[Listed records Boundary: Start]
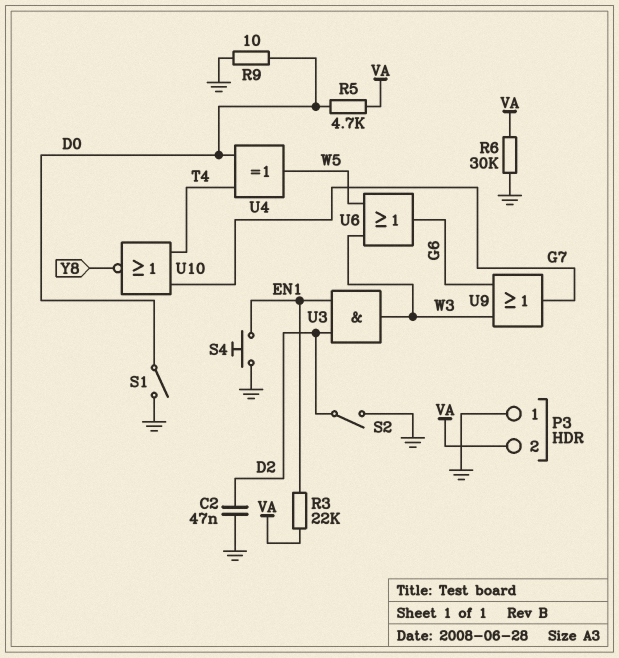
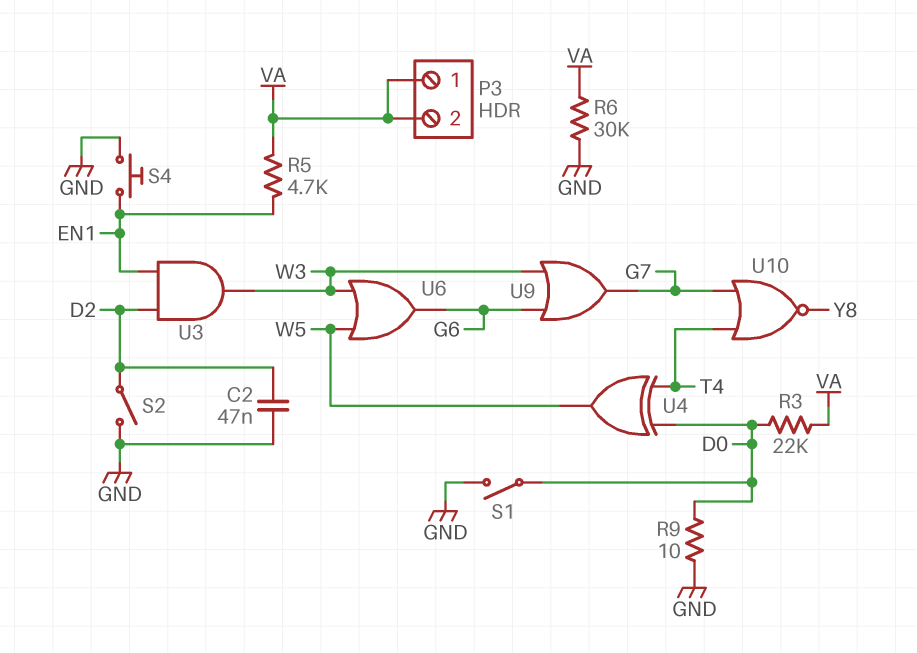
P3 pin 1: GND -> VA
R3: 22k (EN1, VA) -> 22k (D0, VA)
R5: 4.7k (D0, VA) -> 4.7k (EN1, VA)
[Listed records Boundary: End]
[Listed records Boundary: Start]
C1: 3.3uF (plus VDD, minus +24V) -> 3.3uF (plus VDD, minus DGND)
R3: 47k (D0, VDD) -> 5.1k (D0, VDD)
[Listed records Boundary: End]
[Listed records Boundary: Start]
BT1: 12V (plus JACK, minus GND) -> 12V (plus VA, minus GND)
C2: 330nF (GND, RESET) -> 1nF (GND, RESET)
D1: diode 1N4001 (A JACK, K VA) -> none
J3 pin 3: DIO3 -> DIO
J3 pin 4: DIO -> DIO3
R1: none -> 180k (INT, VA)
[Listed records Boundary: End]
§ Task brief
Report every line in the data above in which the word "plus" appears.

§ Result of the task
C1: 3.3uF (plus VDD, minus +24V) -> 3.3uF (plus VDD, minus DGND)
BT1: 12V (plus JACK, minus GND) -> 12V (plus VA, minus GND)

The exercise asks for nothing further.